■ **Your instructions**
Quote each of the lines below verbatim, from the first through the last.

BEGIN Exercise data

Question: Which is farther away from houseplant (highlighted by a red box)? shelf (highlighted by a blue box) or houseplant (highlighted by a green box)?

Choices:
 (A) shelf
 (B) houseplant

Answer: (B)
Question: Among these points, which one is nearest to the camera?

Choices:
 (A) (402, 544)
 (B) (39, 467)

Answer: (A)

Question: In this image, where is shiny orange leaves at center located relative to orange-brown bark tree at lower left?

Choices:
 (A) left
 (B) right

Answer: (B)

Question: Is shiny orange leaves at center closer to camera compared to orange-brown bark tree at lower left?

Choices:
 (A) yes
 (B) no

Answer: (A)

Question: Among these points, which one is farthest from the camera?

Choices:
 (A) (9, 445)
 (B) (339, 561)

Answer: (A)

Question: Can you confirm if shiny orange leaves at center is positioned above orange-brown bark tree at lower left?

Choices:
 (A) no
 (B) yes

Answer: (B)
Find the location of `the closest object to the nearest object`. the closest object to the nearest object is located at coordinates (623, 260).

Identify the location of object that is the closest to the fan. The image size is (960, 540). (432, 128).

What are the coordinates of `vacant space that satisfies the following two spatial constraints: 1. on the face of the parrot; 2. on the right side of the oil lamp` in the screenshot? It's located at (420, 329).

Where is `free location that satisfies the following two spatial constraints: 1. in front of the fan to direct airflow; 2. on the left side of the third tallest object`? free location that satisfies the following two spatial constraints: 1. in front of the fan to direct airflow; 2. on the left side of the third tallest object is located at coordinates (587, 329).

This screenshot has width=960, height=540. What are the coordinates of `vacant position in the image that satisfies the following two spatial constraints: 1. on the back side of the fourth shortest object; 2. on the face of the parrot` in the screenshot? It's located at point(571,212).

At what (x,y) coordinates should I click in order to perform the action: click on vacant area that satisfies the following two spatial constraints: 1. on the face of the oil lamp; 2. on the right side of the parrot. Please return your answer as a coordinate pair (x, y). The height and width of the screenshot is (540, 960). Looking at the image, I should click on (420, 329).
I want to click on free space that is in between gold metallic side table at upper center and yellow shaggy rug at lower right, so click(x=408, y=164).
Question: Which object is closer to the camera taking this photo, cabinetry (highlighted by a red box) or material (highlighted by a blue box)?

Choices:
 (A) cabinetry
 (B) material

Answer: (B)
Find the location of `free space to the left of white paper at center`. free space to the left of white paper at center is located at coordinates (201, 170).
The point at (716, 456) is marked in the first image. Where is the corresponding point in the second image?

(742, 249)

END Exercise data

■ **Answer box**
Question: Which is farther away from houseplant (highlighted by a red box)? shelf (highlighted by a blue box) or houseplant (highlighted by a green box)?

Choices:
 (A) shelf
 (B) houseplant

Answer: (B)
Question: Among these points, which one is nearest to the camera?

Choices:
 (A) (402, 544)
 (B) (39, 467)

Answer: (A)

Question: In this image, where is shiny orange leaves at center located relative to orange-brown bark tree at lower left?

Choices:
 (A) left
 (B) right

Answer: (B)

Question: Is shiny orange leaves at center closer to camera compared to orange-brown bark tree at lower left?

Choices:
 (A) yes
 (B) no

Answer: (A)

Question: Among these points, which one is farthest from the camera?

Choices:
 (A) (9, 445)
 (B) (339, 561)

Answer: (A)

Question: Can you confirm if shiny orange leaves at center is positioned above orange-brown bark tree at lower left?

Choices:
 (A) no
 (B) yes

Answer: (B)
Find the location of `the closest object to the nearest object`. the closest object to the nearest object is located at coordinates (623, 260).

Identify the location of object that is the closest to the fan. The image size is (960, 540). (432, 128).

What are the coordinates of `vacant space that satisfies the following two spatial constraints: 1. on the face of the parrot; 2. on the right side of the oil lamp` in the screenshot? It's located at (420, 329).

Where is `free location that satisfies the following two spatial constraints: 1. in front of the fan to direct airflow; 2. on the left side of the third tallest object`? free location that satisfies the following two spatial constraints: 1. in front of the fan to direct airflow; 2. on the left side of the third tallest object is located at coordinates (587, 329).

This screenshot has width=960, height=540. What are the coordinates of `vacant position in the image that satisfies the following two spatial constraints: 1. on the back side of the fourth shortest object; 2. on the face of the parrot` in the screenshot? It's located at point(571,212).

At what (x,y) coordinates should I click in order to perform the action: click on vacant area that satisfies the following two spatial constraints: 1. on the face of the oil lamp; 2. on the right side of the parrot. Please return your answer as a coordinate pair (x, y). The height and width of the screenshot is (540, 960). Looking at the image, I should click on (420, 329).
I want to click on free space that is in between gold metallic side table at upper center and yellow shaggy rug at lower right, so click(x=408, y=164).
Question: Which object is closer to the camera taking this photo, cabinetry (highlighted by a red box) or material (highlighted by a blue box)?

Choices:
 (A) cabinetry
 (B) material

Answer: (B)
Find the location of `free space to the left of white paper at center`. free space to the left of white paper at center is located at coordinates (201, 170).
The point at (716, 456) is marked in the first image. Where is the corresponding point in the second image?

(742, 249)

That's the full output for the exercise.